Leave every picture out, and give again exactly the lines from the one containing "none -> tan tile C5 level 1" through the end of the listing.

_ _ _ _

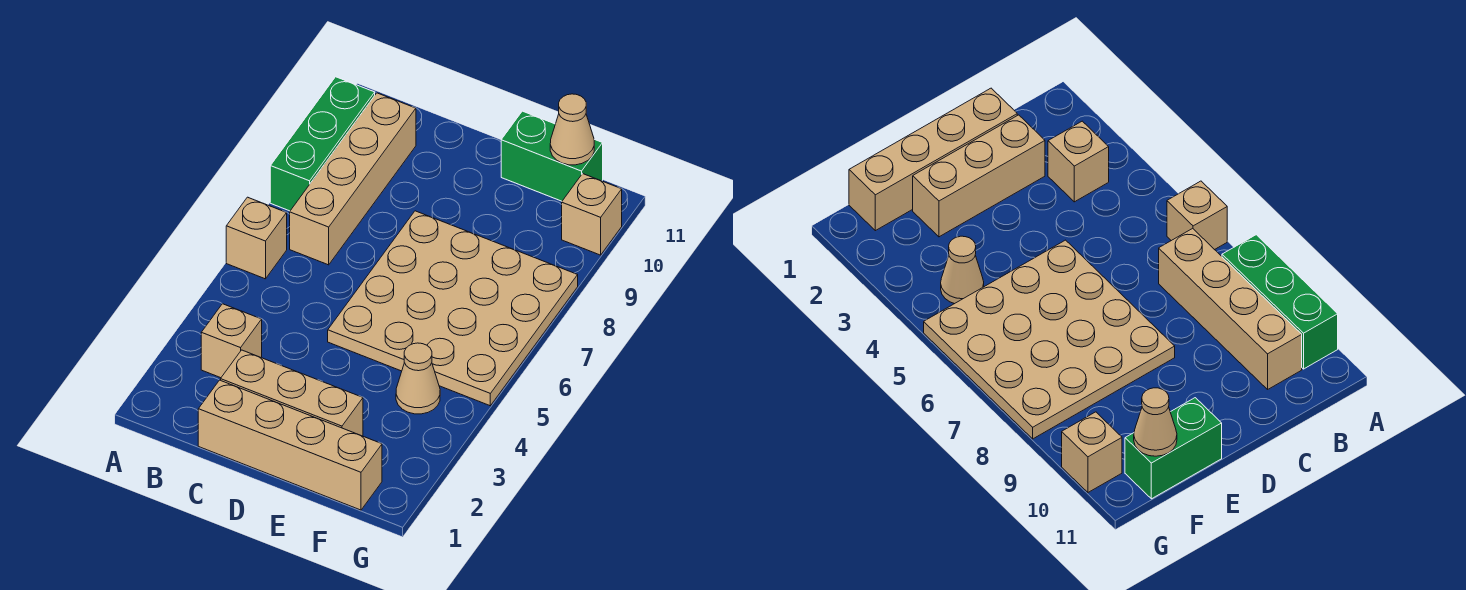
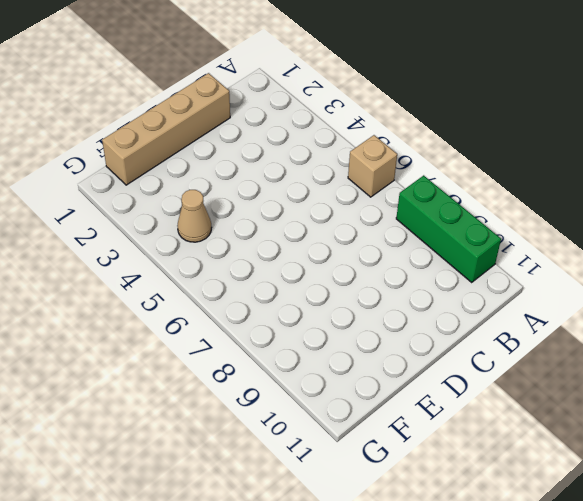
none -> tan brick B3 level 1
none -> tan brick B7:B10 level 1

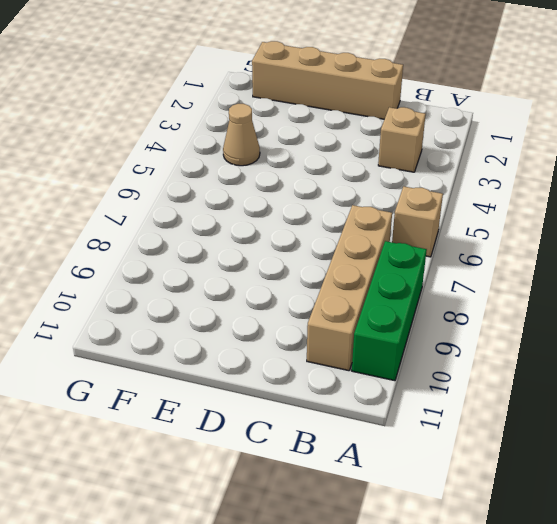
none -> tan brick C2:E2 level 1
none -> tan plate D5:G8 level 1

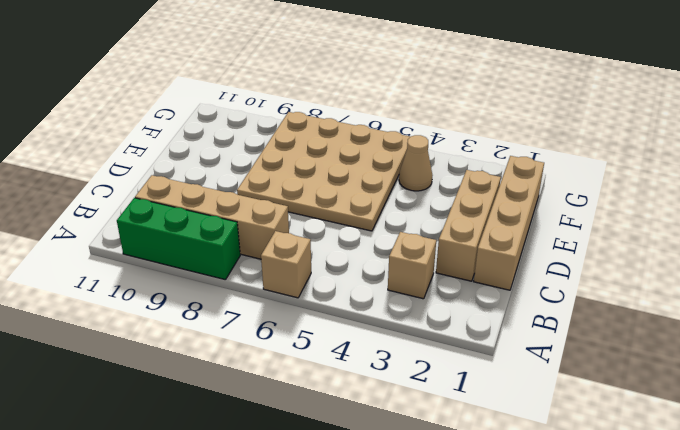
none -> green brick E11:F11 level 1
none -> tan brick G10 level 1

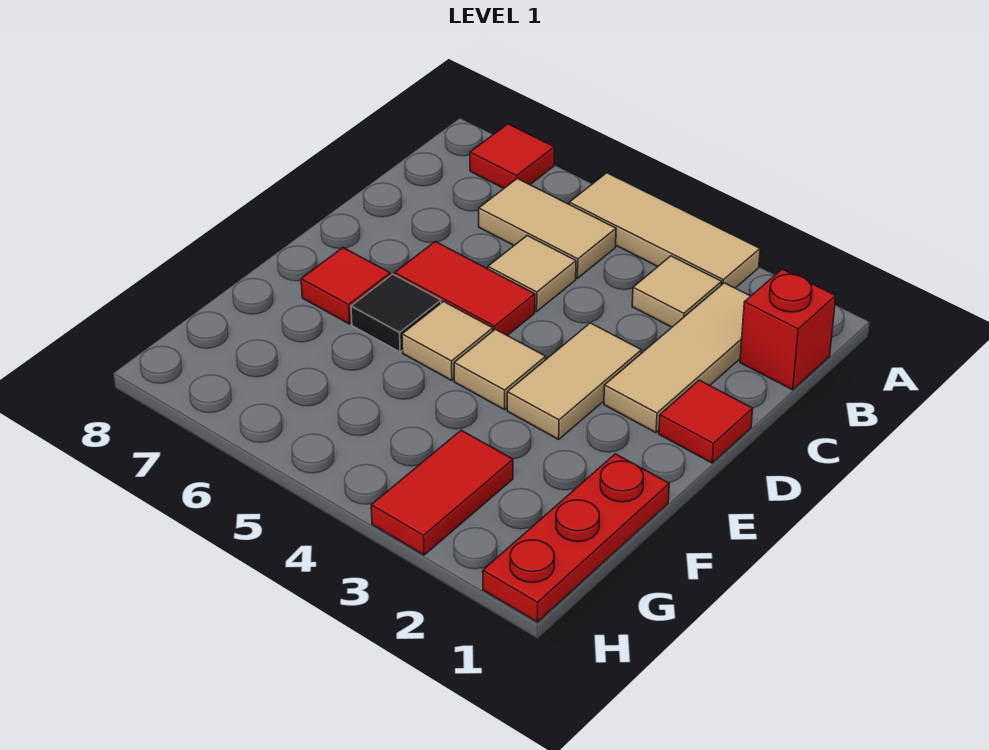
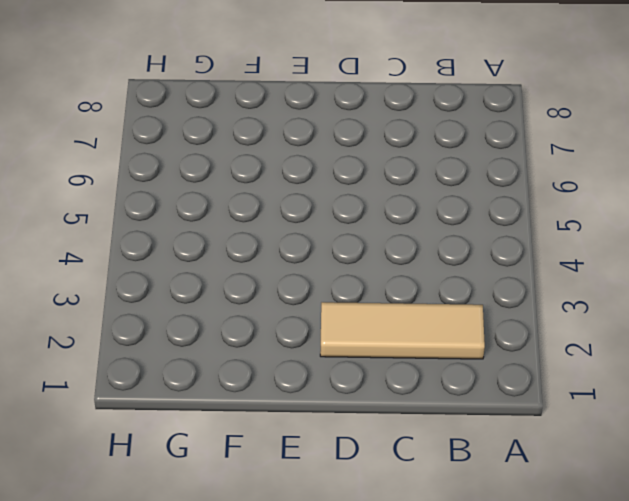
none -> tan tile A3:A5 level 1
none -> red tile A7 level 1
none -> red brick B1 level 1

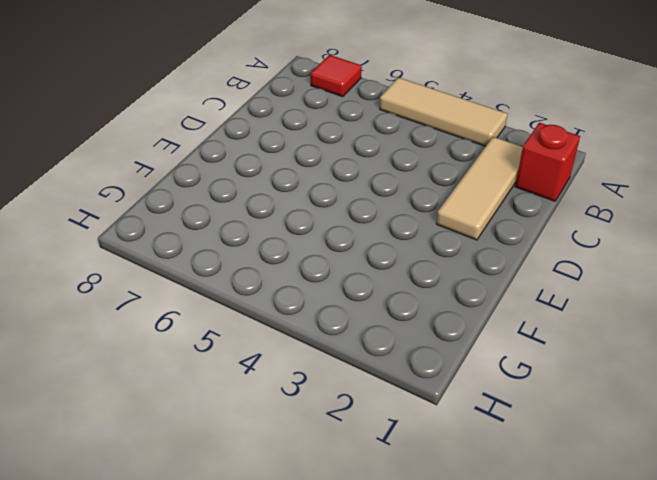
none -> tan tile B3 level 1
none -> tan tile B5:B6 level 1
none -> tan tile C5 level 1

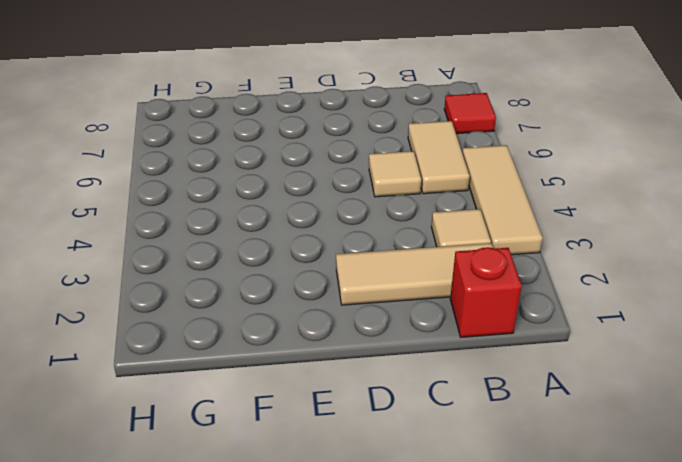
none -> red tile D1 level 1
none -> tan tile D3:E3 level 1
none -> red tile D5:D6 level 1

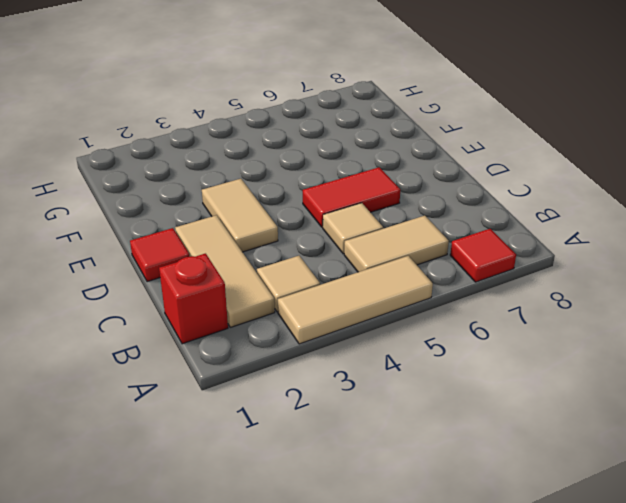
none -> tan tile E4 level 1
none -> tan tile E5 level 1
none -> black tile E6 level 1

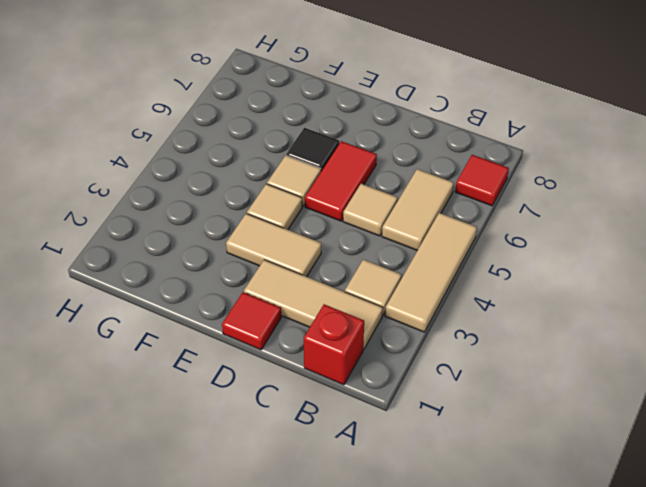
none -> red tile E7 level 1
none -> red plate F1:H1 level 1
none -> red tile G3:H3 level 1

_ _ _ _

* [Expected output]
none -> tan tile C5 level 1

none -> red tile D1 level 1
none -> tan tile D3:E3 level 1
none -> red tile D5:D6 level 1

none -> tan tile E4 level 1
none -> tan tile E5 level 1
none -> black tile E6 level 1

none -> red tile E7 level 1
none -> red plate F1:H1 level 1
none -> red tile G3:H3 level 1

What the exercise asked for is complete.